Given information –

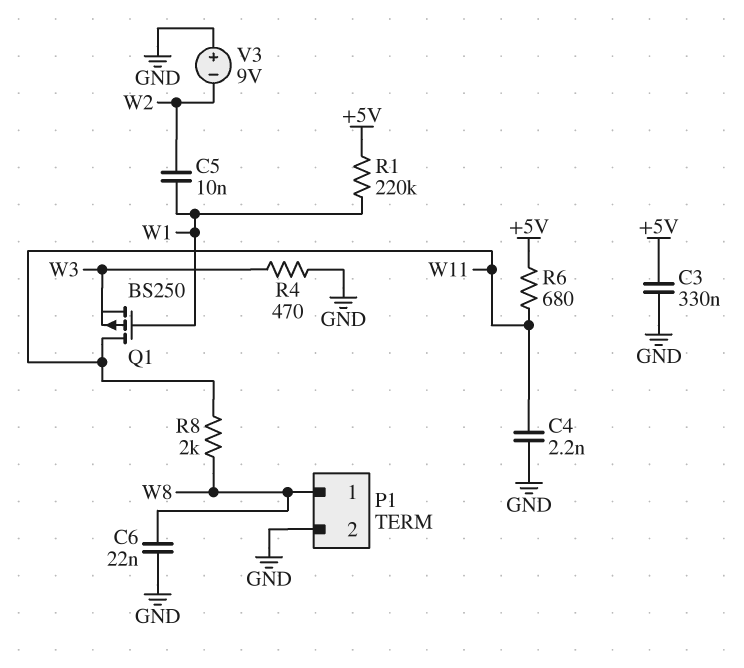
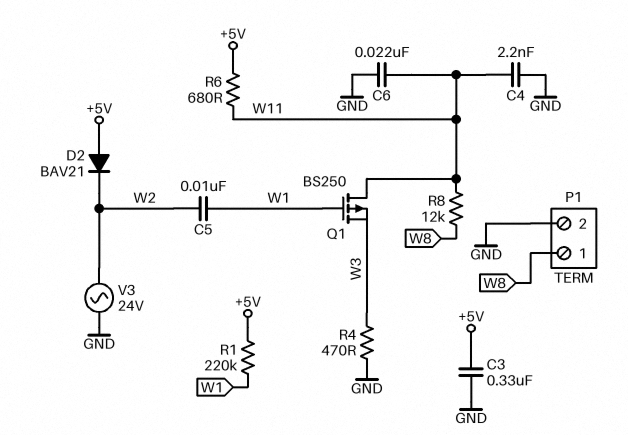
C6: 22nF (GND, W8) -> 22nF (GND, W11)
D2: none -> diode BAV21 (A +5V, K W2)
R8: 2k (W8, W11) -> 12k (W8, W11)
V3: 9V (plus GND, minus W2) -> AC 24V (GND, W2)

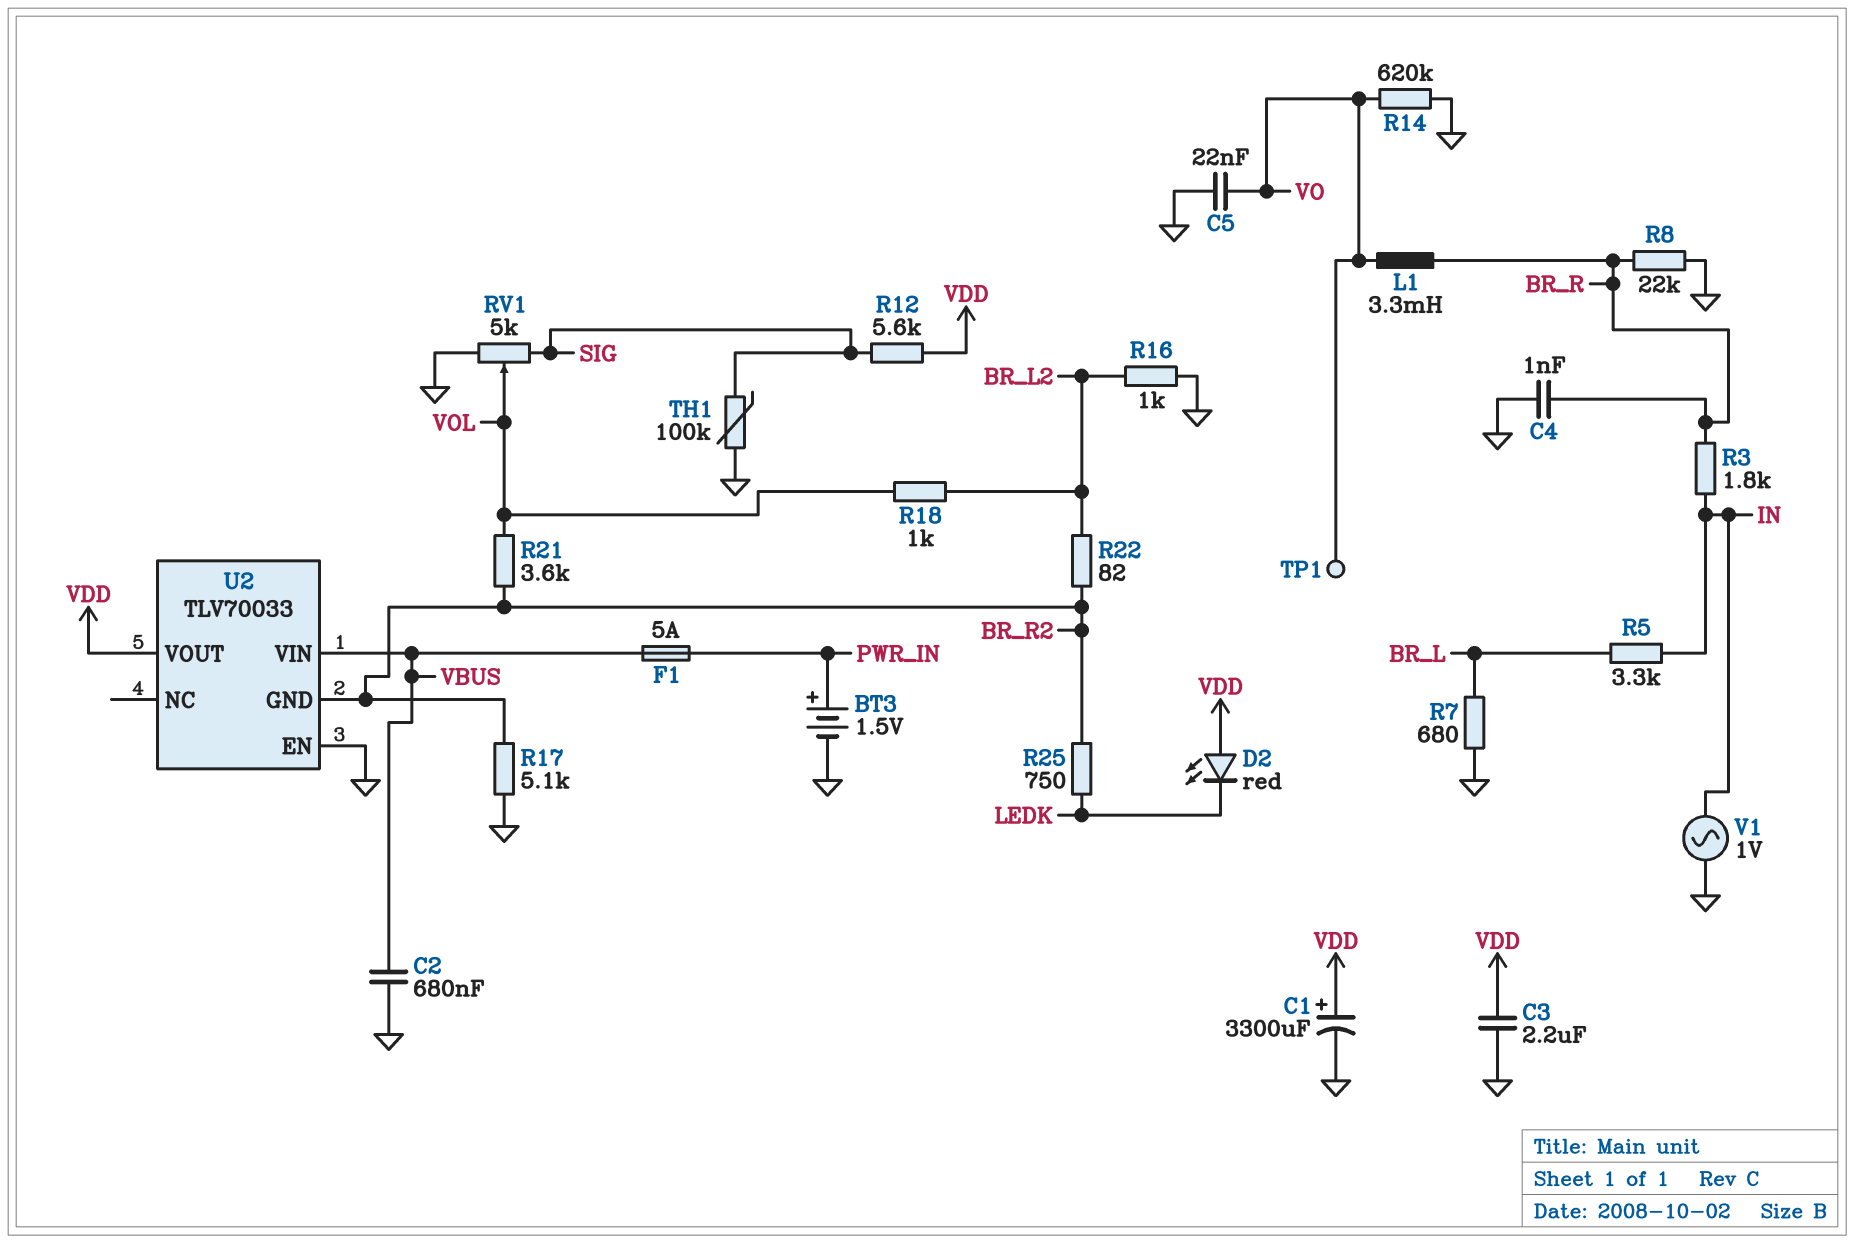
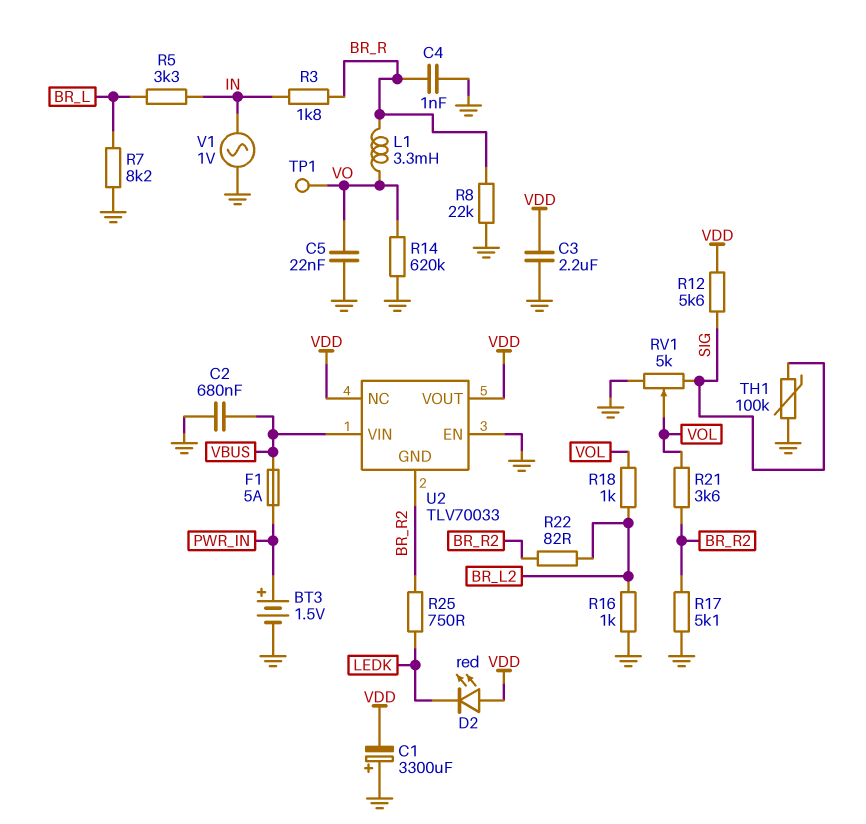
C1: 3300uF (plus VDD, minus GND) -> 3300uF (plus GND, minus VDD)
R7: 680 (BR_L, GND) -> 8.2k (BR_L, GND)
U2 pin NC: none -> VDD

Aim of the task – Set down exactly, from the line that contains "R8: 2k (W8, W11) -> 12k (W8, W11)" through the last line of the data, each line as it stands, and leave the pictures out.

Response to this task –
R8: 2k (W8, W11) -> 12k (W8, W11)
V3: 9V (plus GND, minus W2) -> AC 24V (GND, W2)

C1: 3300uF (plus VDD, minus GND) -> 3300uF (plus GND, minus VDD)
R7: 680 (BR_L, GND) -> 8.2k (BR_L, GND)
U2 pin NC: none -> VDD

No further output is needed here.